(Dataset entries)

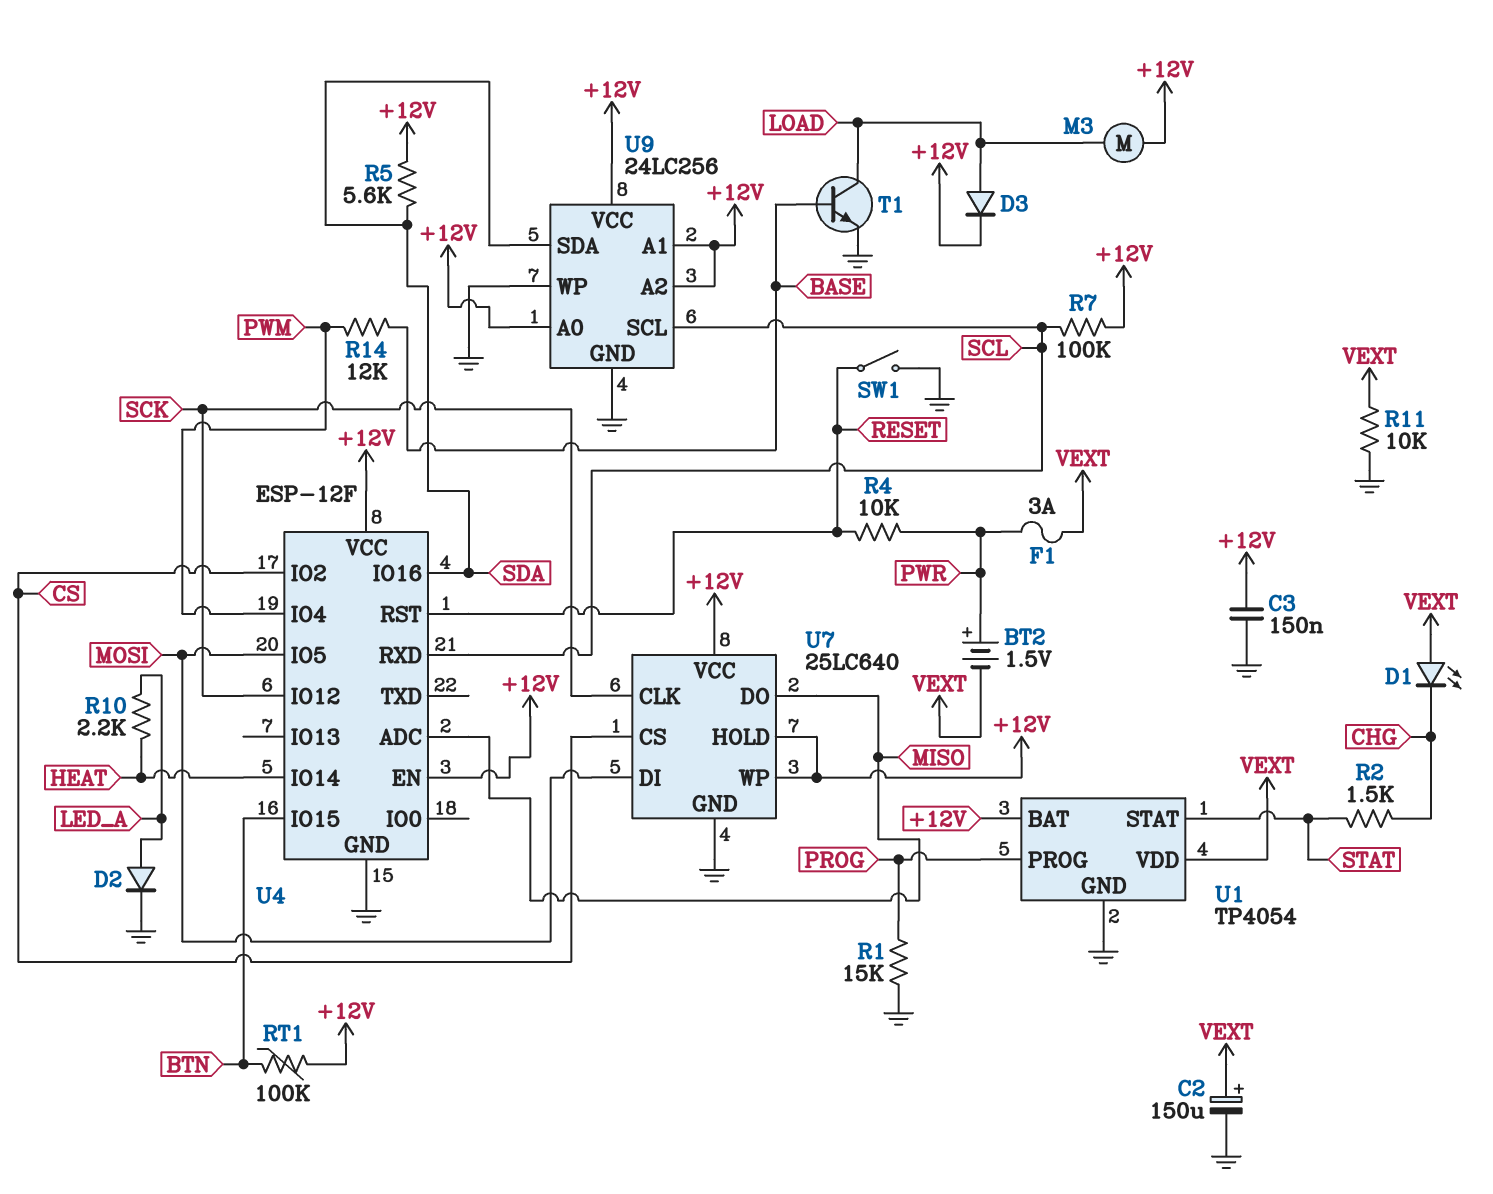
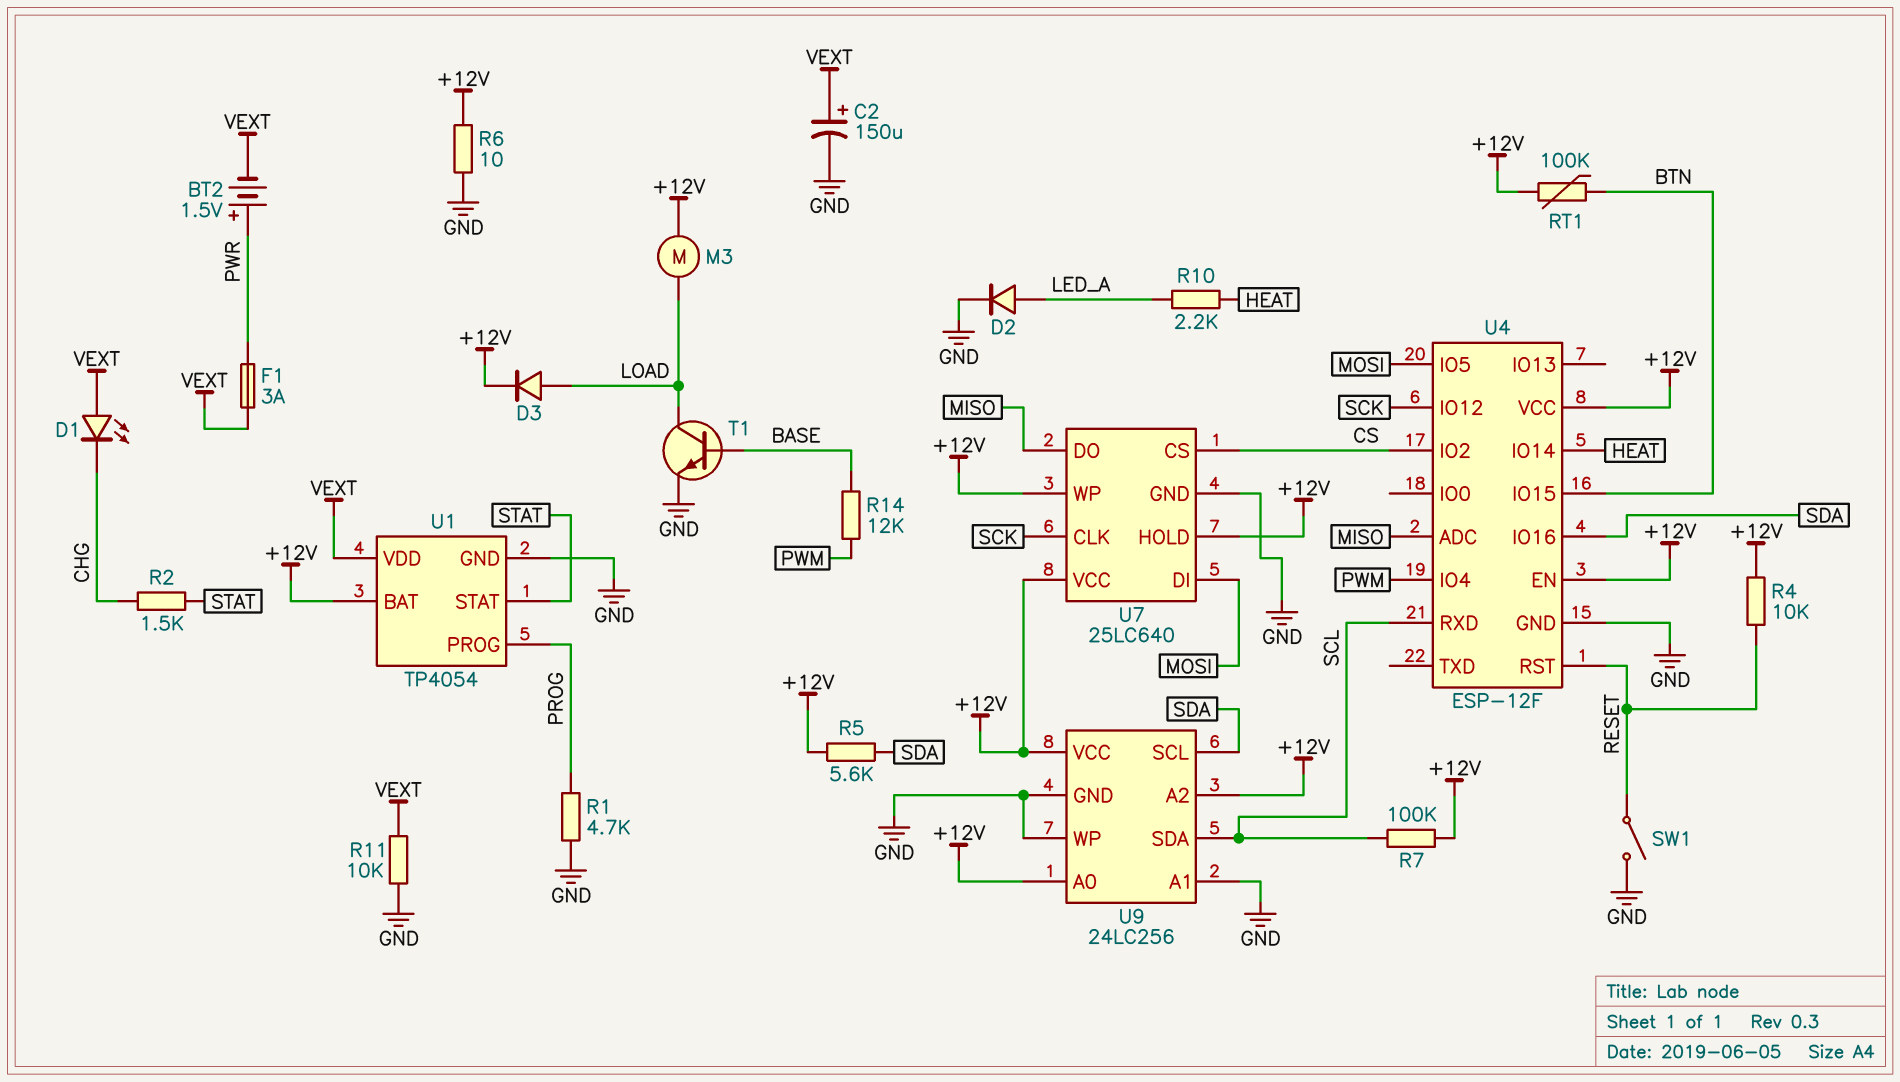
C3: 150nF (+12V, GND) -> none
R1: 15k (GND, PROG) -> 4.7k (GND, PROG)
R4: 10k (PWR, RESET) -> 10k (+12V, RESET)
R6: none -> 10 (+12V, GND)
U9 pin A1: +12V -> GND
U9 pin SCL: SCL -> SDA
U9 pin SDA: SDA -> SCL

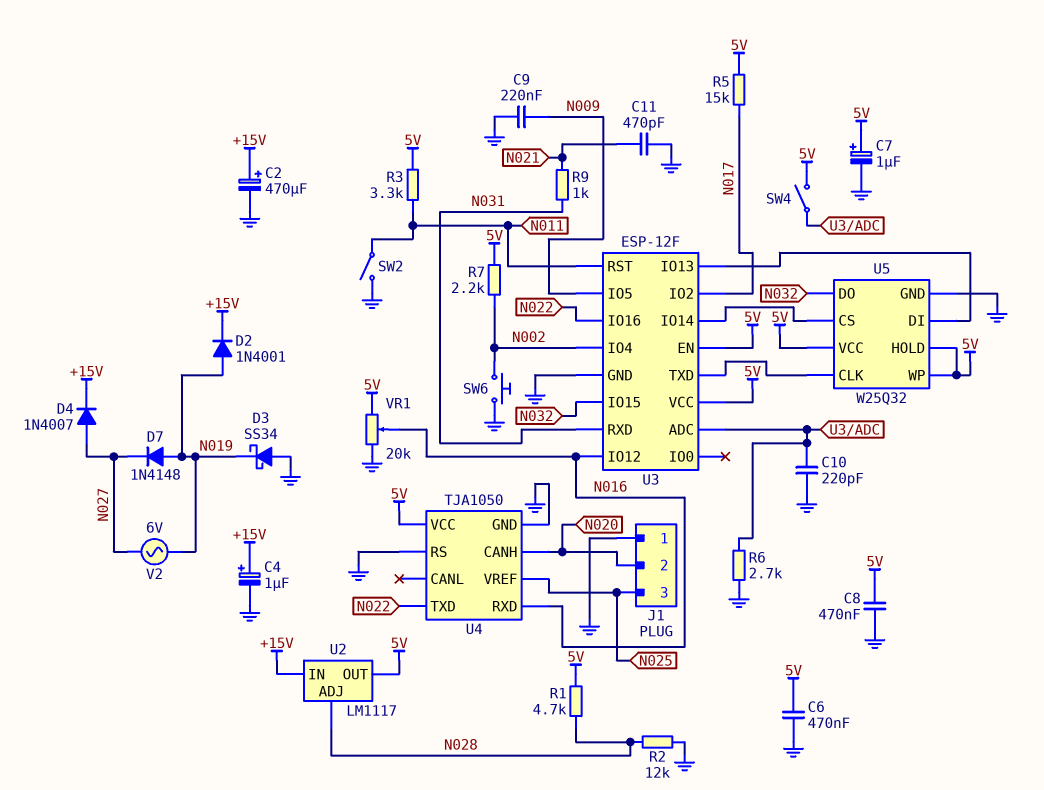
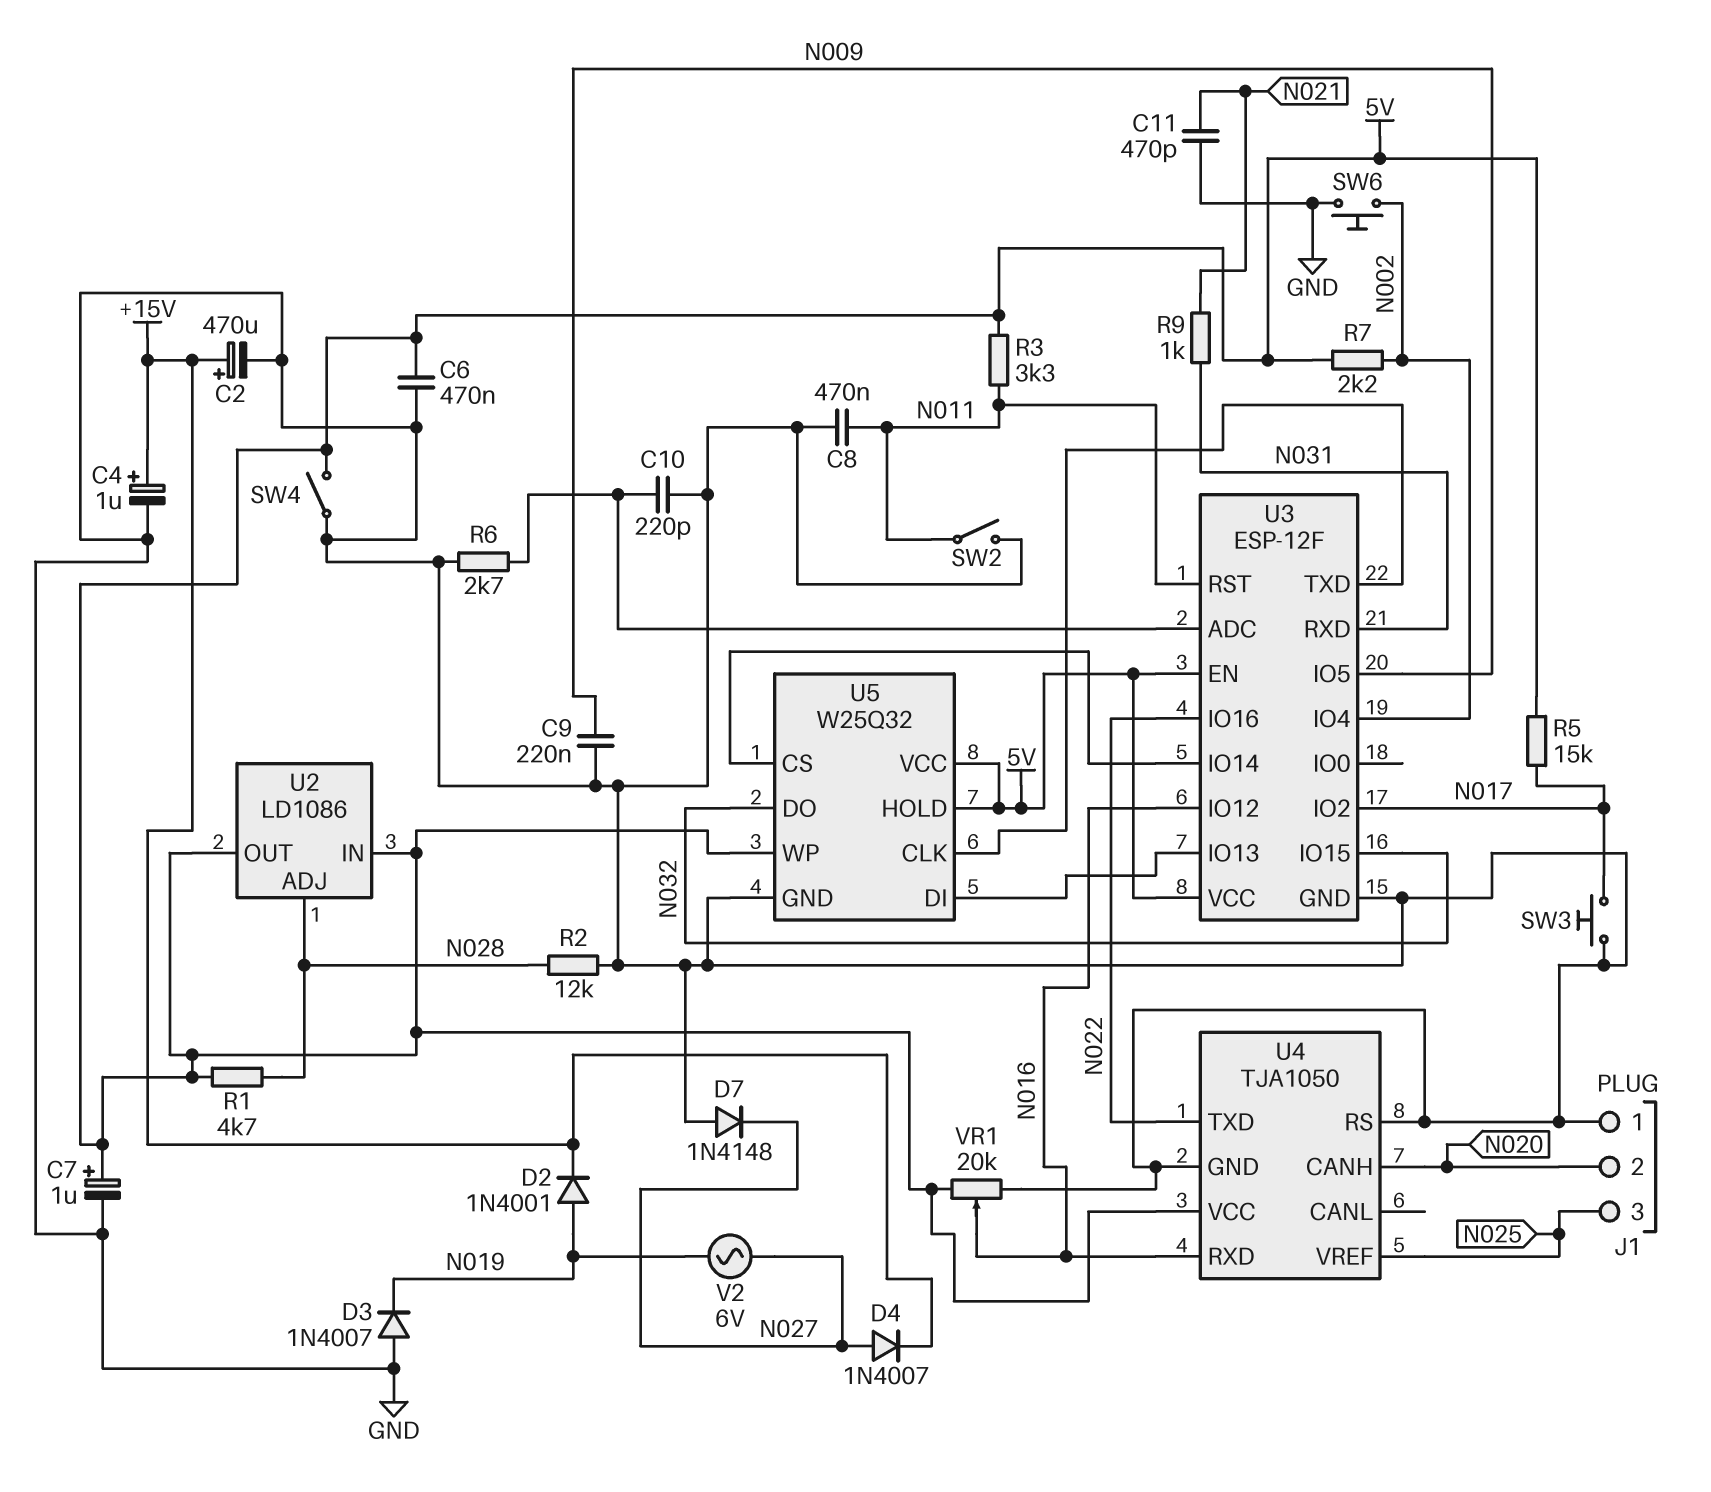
C8: 470nF (5V, GND) -> 470nF (GND, N011)
D3: schottky SS34 (A GND, K N019) -> diode 1N4007 (A GND, K N019)
D7: diode 1N4148 (A N019, K N027) -> diode 1N4148 (A GND, K N027)
SW3: none -> button (GND, N017)
SW4: switch (5V, U3/ADC) -> switch (5V, GND)
U2: LM1117 -> LD1086
U2 pin IN: +15V -> 5V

(End Dataset entries)

▶ Your instructions:
Only the lines from the one that contains "R4: 10k (PWR, RESET) -> 10k (+12V, RESET)" to the end of the records, inclusive, are to be quoted exactly, with pictures excluded.

▶ Expected answer:
R4: 10k (PWR, RESET) -> 10k (+12V, RESET)
R6: none -> 10 (+12V, GND)
U9 pin A1: +12V -> GND
U9 pin SCL: SCL -> SDA
U9 pin SDA: SDA -> SCL

C8: 470nF (5V, GND) -> 470nF (GND, N011)
D3: schottky SS34 (A GND, K N019) -> diode 1N4007 (A GND, K N019)
D7: diode 1N4148 (A N019, K N027) -> diode 1N4148 (A GND, K N027)
SW3: none -> button (GND, N017)
SW4: switch (5V, U3/ADC) -> switch (5V, GND)
U2: LM1117 -> LD1086
U2 pin IN: +15V -> 5V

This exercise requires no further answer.